Out of the lines below, please list those that hold the string "cupcake".

[Source material]
BEGIN
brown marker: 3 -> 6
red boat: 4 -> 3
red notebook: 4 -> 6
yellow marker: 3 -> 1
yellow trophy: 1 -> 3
END
BEGIN
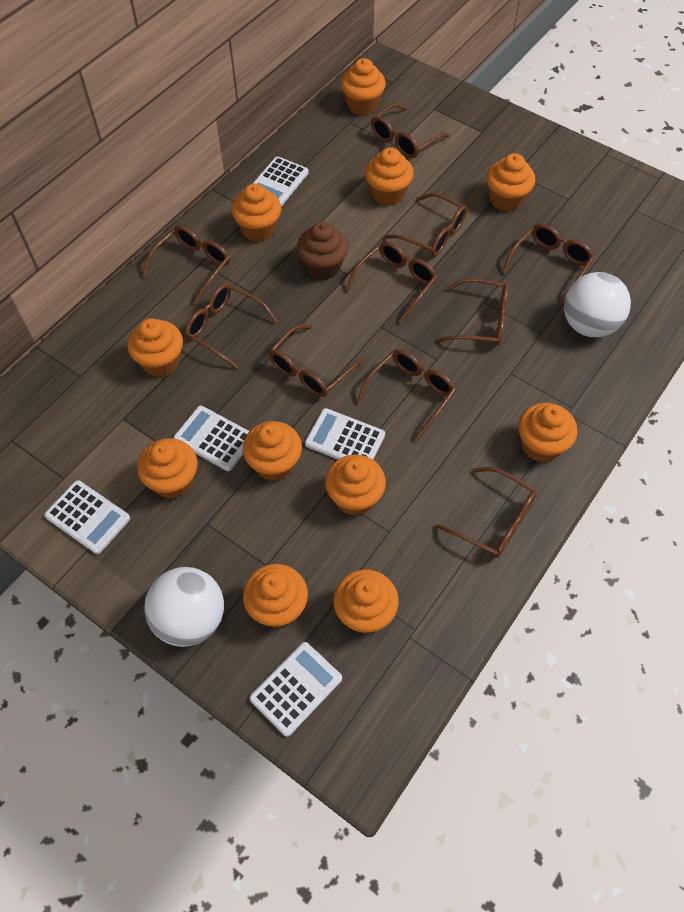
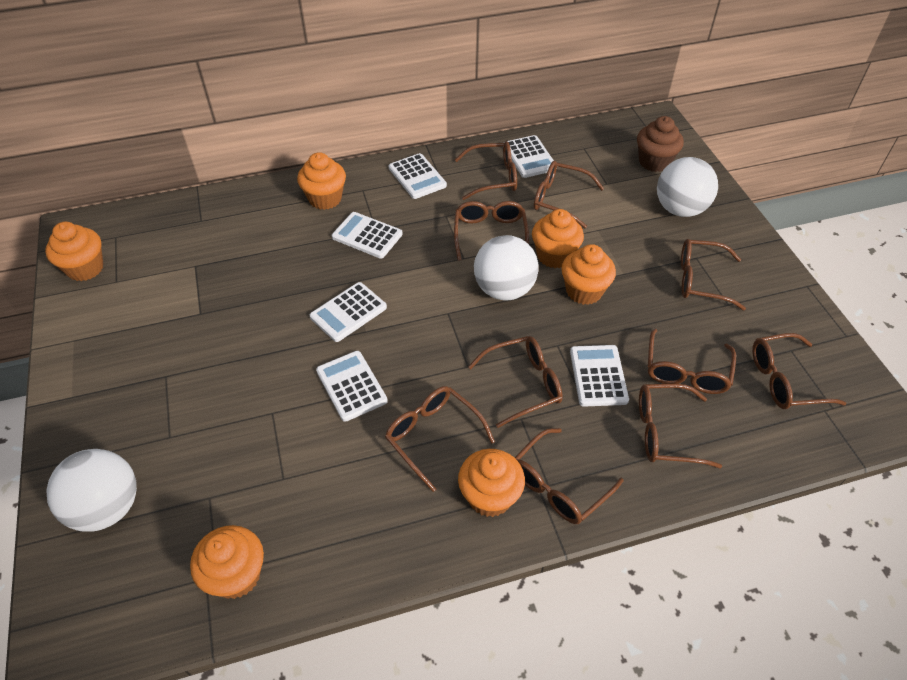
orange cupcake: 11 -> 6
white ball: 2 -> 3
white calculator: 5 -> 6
END
BEGIN
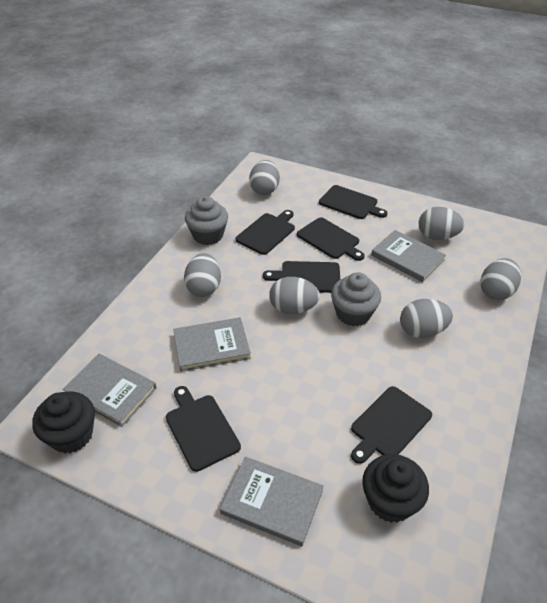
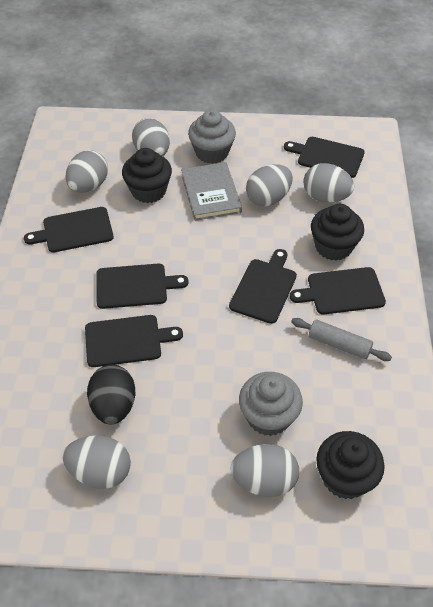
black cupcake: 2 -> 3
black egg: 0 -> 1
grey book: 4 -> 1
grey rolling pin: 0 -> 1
END
[Solution]
orange cupcake: 11 -> 6
black cupcake: 2 -> 3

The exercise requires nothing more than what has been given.